:: YOUR OBJECTIVE ::
Every entry below should be repeated exactly; the pictures should not.

Before-and-after object lists:

________________________

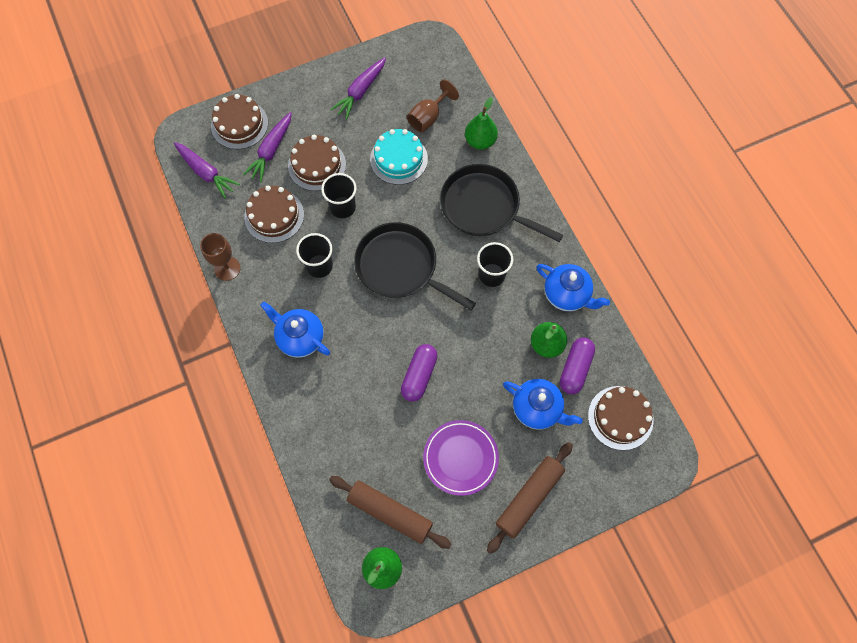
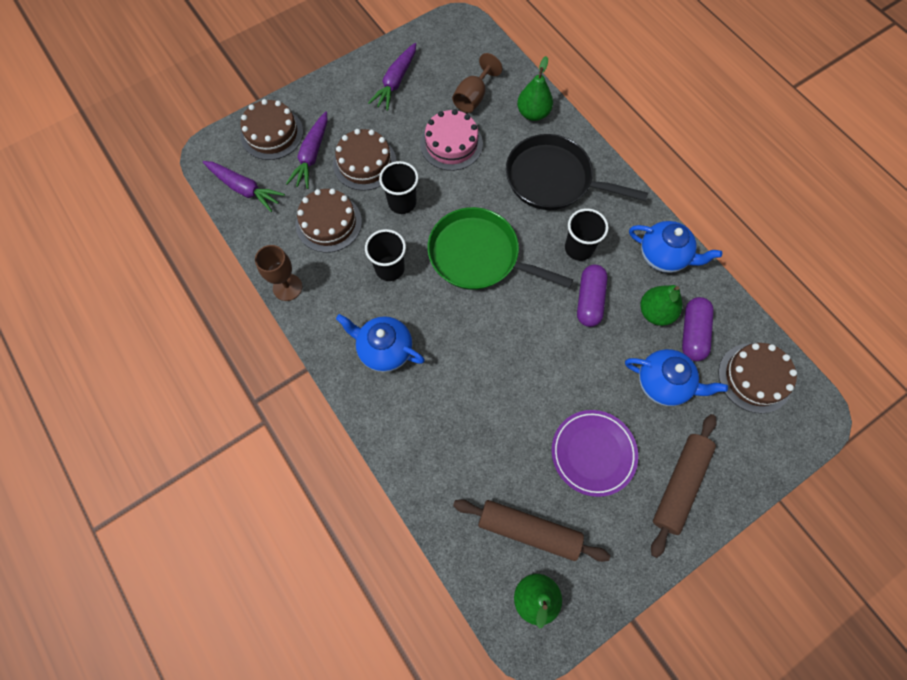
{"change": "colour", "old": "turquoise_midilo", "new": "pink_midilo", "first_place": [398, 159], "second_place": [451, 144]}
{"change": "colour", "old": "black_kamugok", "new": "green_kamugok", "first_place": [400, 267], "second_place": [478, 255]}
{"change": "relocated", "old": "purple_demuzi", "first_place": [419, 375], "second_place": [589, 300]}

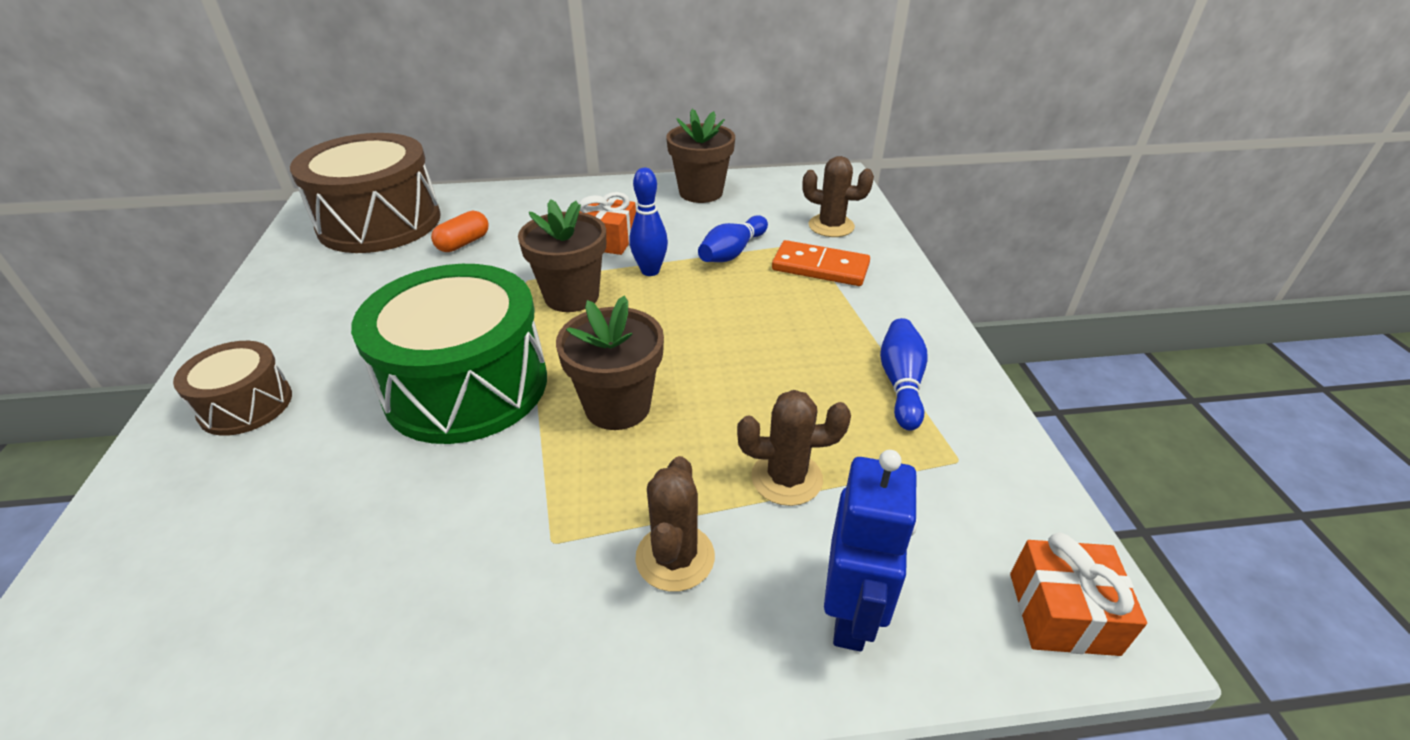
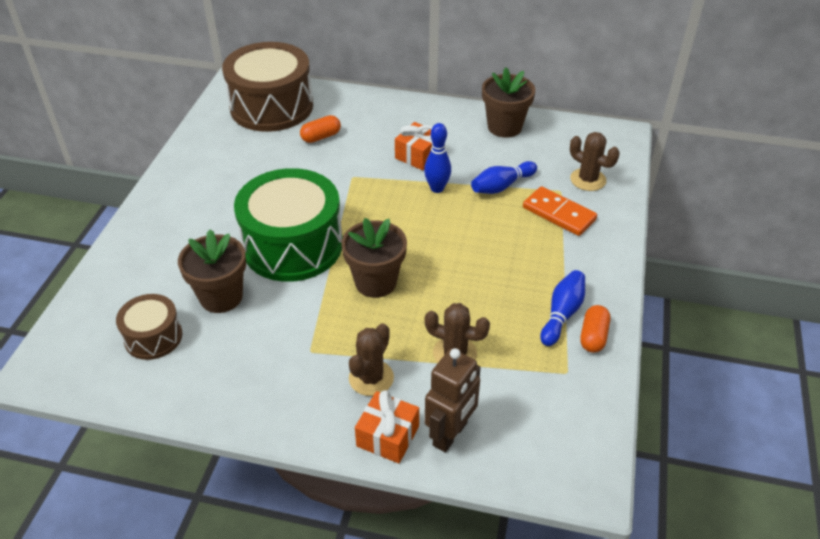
{"change": "relocated", "old": "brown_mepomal", "first_place": [571, 296], "second_place": [221, 297]}
{"change": "relocated", "old": "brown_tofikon", "first_place": [246, 405], "second_place": [153, 337]}
{"change": "colour", "old": "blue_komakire", "new": "brown_komakire", "first_place": [851, 614], "second_place": [450, 434]}
{"change": "relocated", "old": "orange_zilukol", "first_place": [1062, 613], "second_place": [387, 436]}
{"change": "appeared", "new": "orange_demuzi", "second_place": [593, 336]}

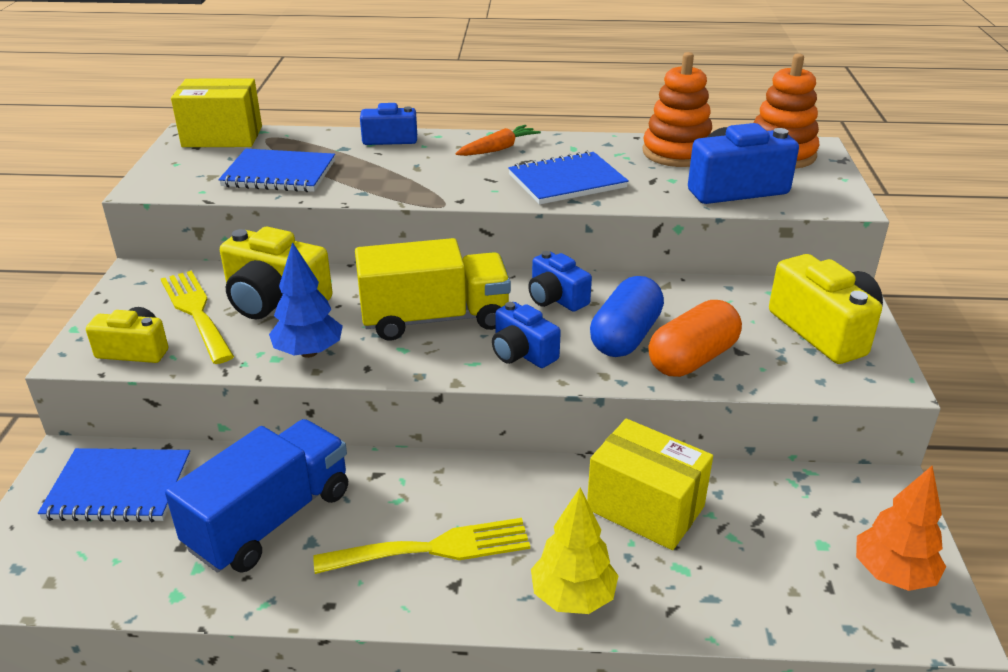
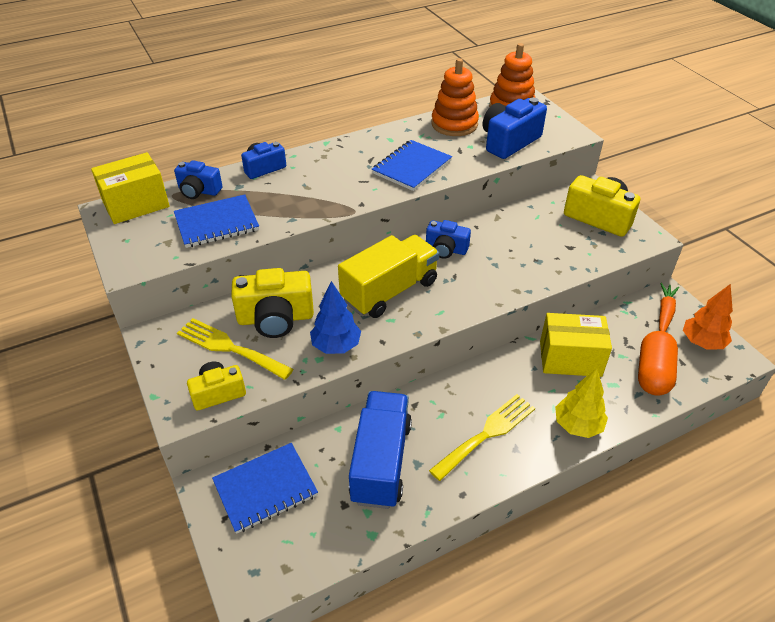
{"change": "relocated", "old": "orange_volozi", "first_place": [498, 149], "second_place": [665, 312]}
{"change": "missing", "old": "blue_demuzi", "first_place": [625, 336]}
{"change": "relocated", "old": "orange_demuzi", "first_place": [692, 359], "second_place": [653, 373]}
{"change": "relocated", "old": "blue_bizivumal", "first_place": [522, 353], "second_place": [199, 191]}

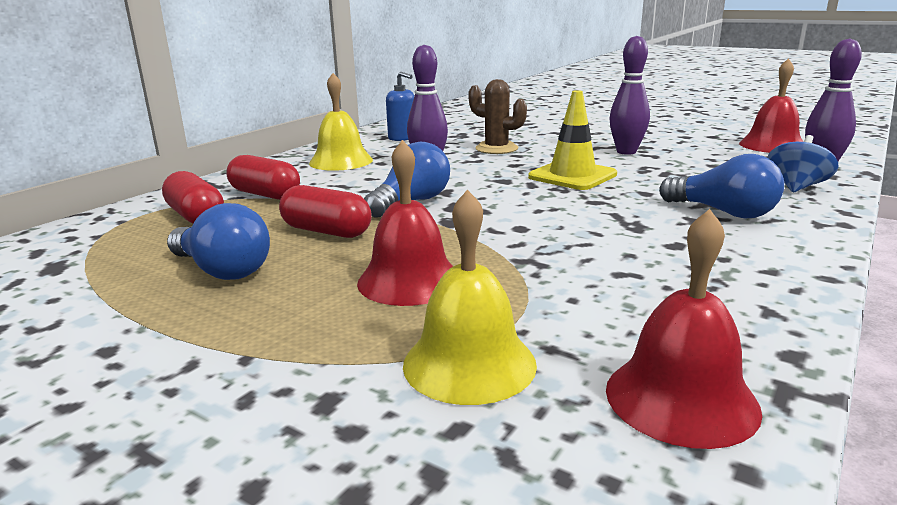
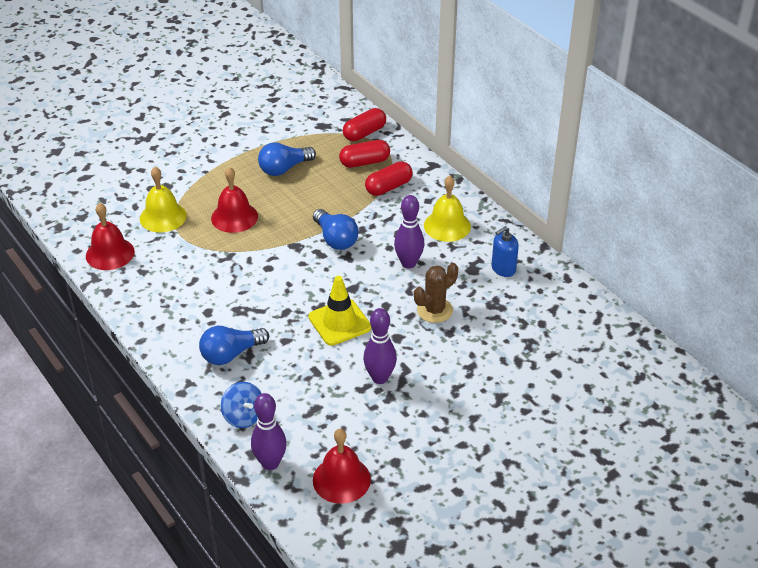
{"change": "relocated", "old": "red_demuzi", "first_place": [326, 231], "second_place": [364, 133]}

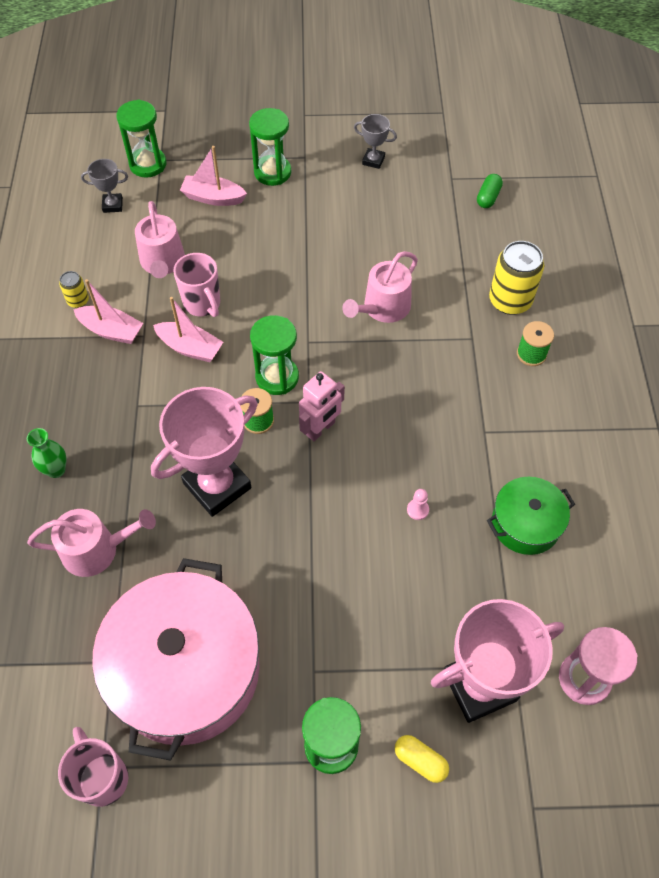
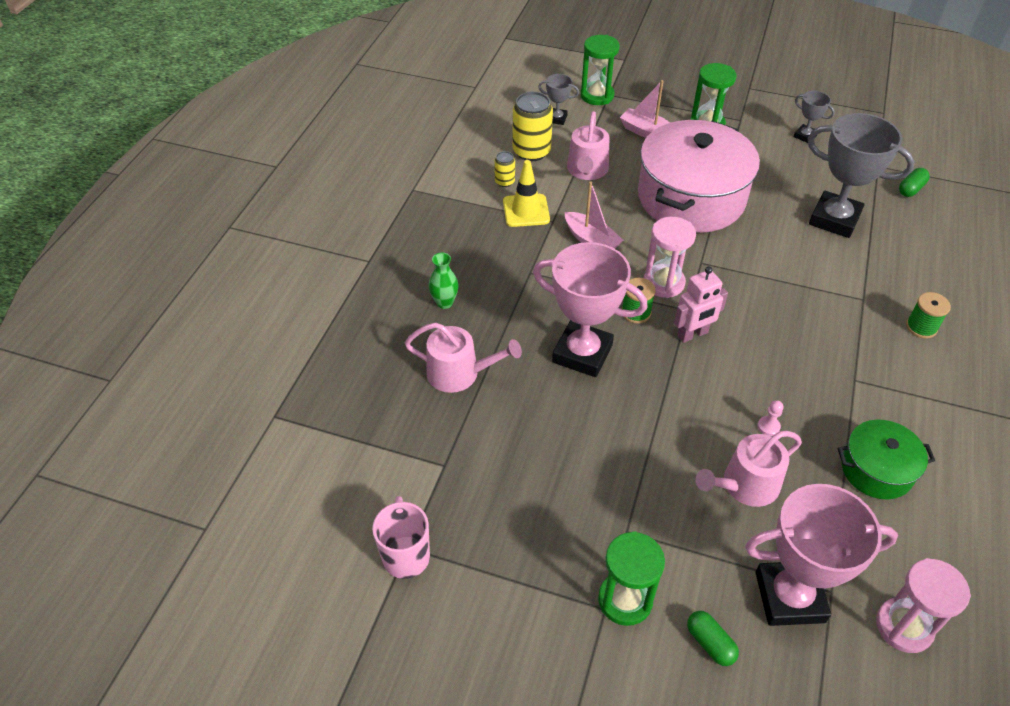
{"change": "relocated", "old": "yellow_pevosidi", "first_place": [510, 301], "second_place": [531, 151]}
{"change": "relocated", "old": "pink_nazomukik", "first_place": [383, 308], "second_place": [745, 485]}
{"change": "missing", "old": "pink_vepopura", "first_place": [202, 304]}
{"change": "exchanged", "old": "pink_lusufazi", "new": "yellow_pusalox", "first_place": [111, 331], "second_place": [526, 211]}
{"change": "colour", "old": "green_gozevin", "new": "pink_gozevin", "first_place": [277, 377], "second_place": [663, 283]}
{"change": "spun", "old": "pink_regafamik", "first_place": [217, 485], "second_place": [582, 353], "degrees": 45}
{"change": "relocated", "old": "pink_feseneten", "first_place": [186, 670], "second_place": [691, 198]}
{"change": "colour", "old": "yellow_demuzi", "new": "green_demuzi", "first_place": [420, 761], "second_place": [710, 643]}
{"change": "appeared", "new": "grey_regafamik", "second_place": [834, 219]}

________________________

:: EXPECTED OUTPUT ::
{"change": "colour", "old": "turquoise_midilo", "new": "pink_midilo", "first_place": [398, 159], "second_place": [451, 144]}
{"change": "colour", "old": "black_kamugok", "new": "green_kamugok", "first_place": [400, 267], "second_place": [478, 255]}
{"change": "relocated", "old": "purple_demuzi", "first_place": [419, 375], "second_place": [589, 300]}

{"change": "relocated", "old": "brown_mepomal", "first_place": [571, 296], "second_place": [221, 297]}
{"change": "relocated", "old": "brown_tofikon", "first_place": [246, 405], "second_place": [153, 337]}
{"change": "colour", "old": "blue_komakire", "new": "brown_komakire", "first_place": [851, 614], "second_place": [450, 434]}
{"change": "relocated", "old": "orange_zilukol", "first_place": [1062, 613], "second_place": [387, 436]}
{"change": "appeared", "new": "orange_demuzi", "second_place": [593, 336]}

{"change": "relocated", "old": "orange_volozi", "first_place": [498, 149], "second_place": [665, 312]}
{"change": "missing", "old": "blue_demuzi", "first_place": [625, 336]}
{"change": "relocated", "old": "orange_demuzi", "first_place": [692, 359], "second_place": [653, 373]}
{"change": "relocated", "old": "blue_bizivumal", "first_place": [522, 353], "second_place": [199, 191]}

{"change": "relocated", "old": "red_demuzi", "first_place": [326, 231], "second_place": [364, 133]}

{"change": "relocated", "old": "yellow_pevosidi", "first_place": [510, 301], "second_place": [531, 151]}
{"change": "relocated", "old": "pink_nazomukik", "first_place": [383, 308], "second_place": [745, 485]}
{"change": "missing", "old": "pink_vepopura", "first_place": [202, 304]}
{"change": "exchanged", "old": "pink_lusufazi", "new": "yellow_pusalox", "first_place": [111, 331], "second_place": [526, 211]}
{"change": "colour", "old": "green_gozevin", "new": "pink_gozevin", "first_place": [277, 377], "second_place": [663, 283]}
{"change": "spun", "old": "pink_regafamik", "first_place": [217, 485], "second_place": [582, 353], "degrees": 45}
{"change": "relocated", "old": "pink_feseneten", "first_place": [186, 670], "second_place": [691, 198]}
{"change": "colour", "old": "yellow_demuzi", "new": "green_demuzi", "first_place": [420, 761], "second_place": [710, 643]}
{"change": "appeared", "new": "grey_regafamik", "second_place": [834, 219]}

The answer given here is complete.